Provided records:

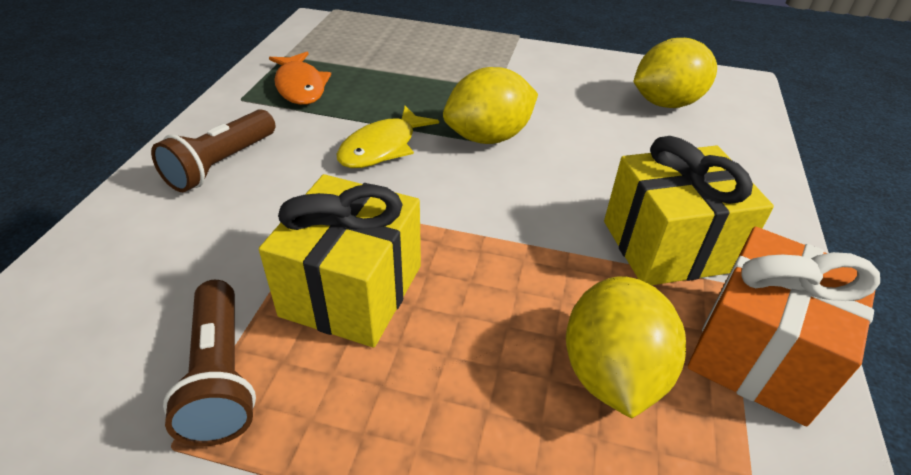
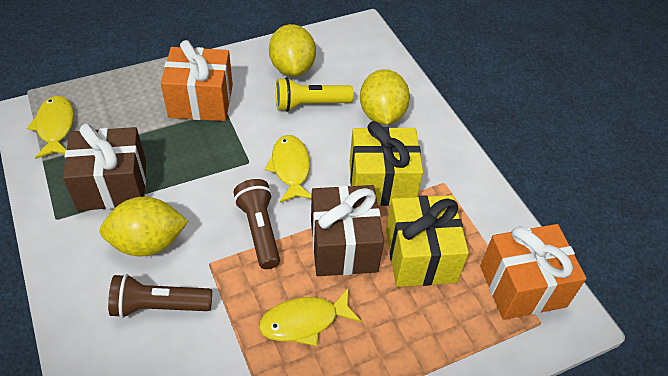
brown gift: 0 -> 2
orange fish: 1 -> 0
orange gift: 1 -> 2
yellow fish: 1 -> 3
yellow flashlight: 0 -> 1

Work order: Copy out every line of the material above precisely, omitting the pictures.

Task result:
brown gift: 0 -> 2
orange fish: 1 -> 0
orange gift: 1 -> 2
yellow fish: 1 -> 3
yellow flashlight: 0 -> 1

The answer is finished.